MATERIAL FOR THIS TASK →
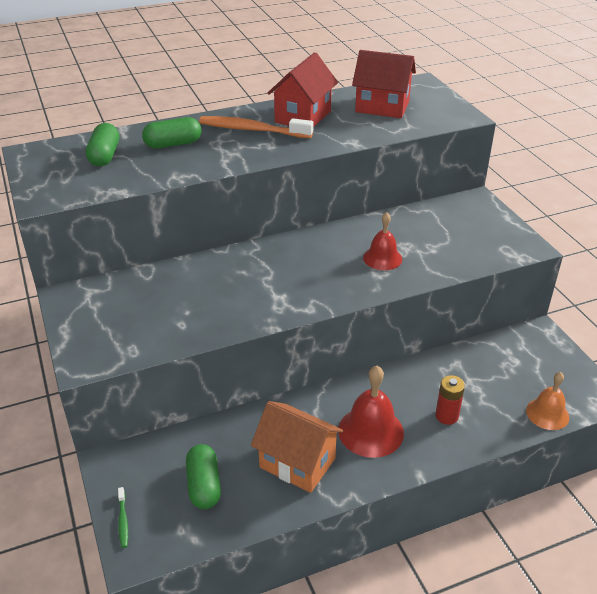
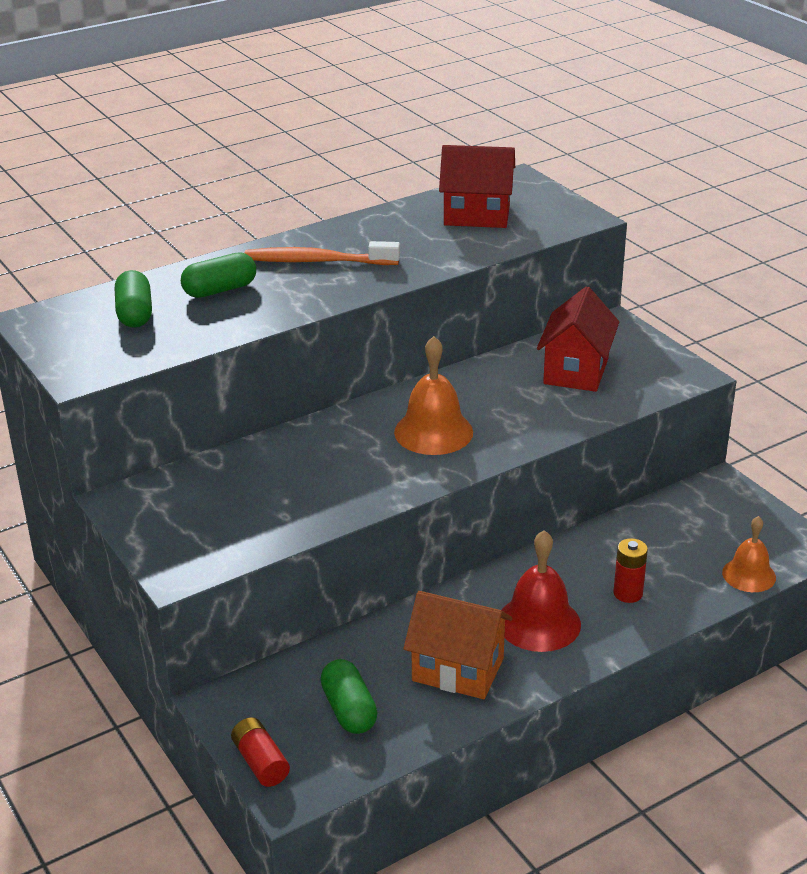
camera: 10 degrees left, 5 degrees down
(123, 521) = (261, 762): green toothbrush -> red battery
(303, 117) = (377, 238): red house -> red house (576, 371)
(315, 270) = (433, 432): none -> orange bell
(382, 258) = (514, 408): red bell -> none

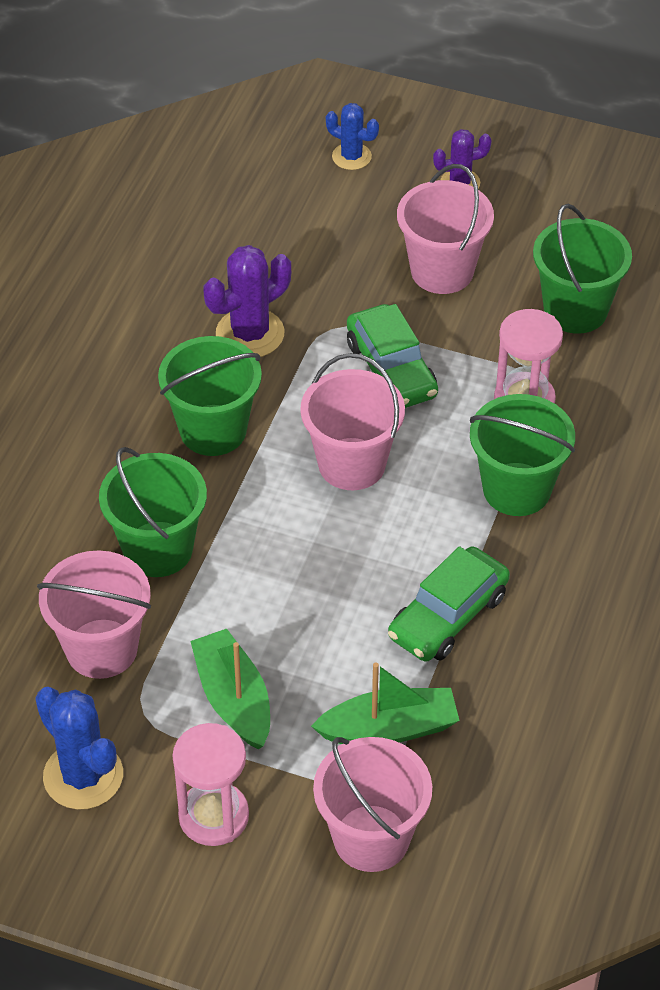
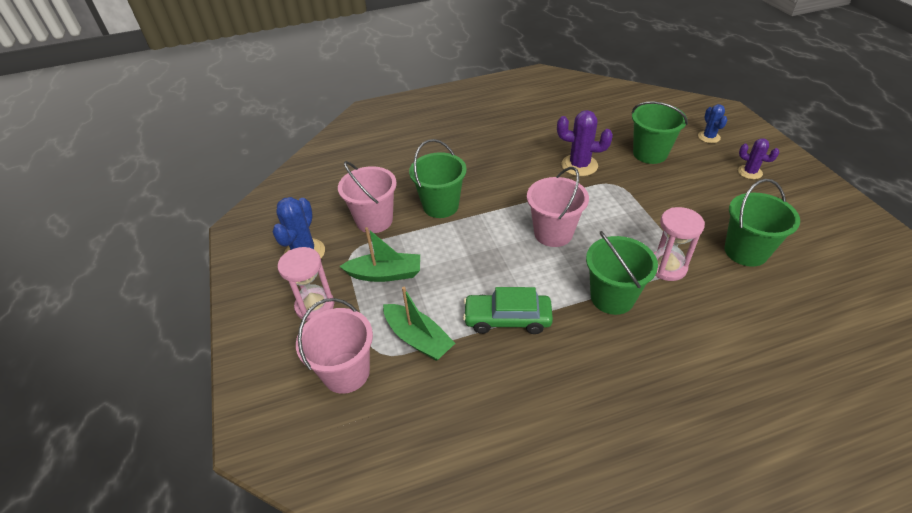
camera: 55 degrees right, 5 degrees down
(213, 430) = (518, 185): green bucket -> green bucket (650, 153)
(234, 699) = (385, 274): green boat -> green boat turned 60 degrees clockwise
(391, 369) = (620, 214): green car -> none
(442, 271) = (695, 196): pink bucket -> none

WHAT YOU HAVE TO DO → Only the pictures stay behind; copy everything else in the records above exactly.

COMPLETED EXERCISE →
camera: 10 degrees left, 5 degrees down
(123, 521) = (261, 762): green toothbrush -> red battery
(303, 117) = (377, 238): red house -> red house (576, 371)
(315, 270) = (433, 432): none -> orange bell
(382, 258) = (514, 408): red bell -> none

camera: 55 degrees right, 5 degrees down
(213, 430) = (518, 185): green bucket -> green bucket (650, 153)
(234, 699) = (385, 274): green boat -> green boat turned 60 degrees clockwise
(391, 369) = (620, 214): green car -> none
(442, 271) = (695, 196): pink bucket -> none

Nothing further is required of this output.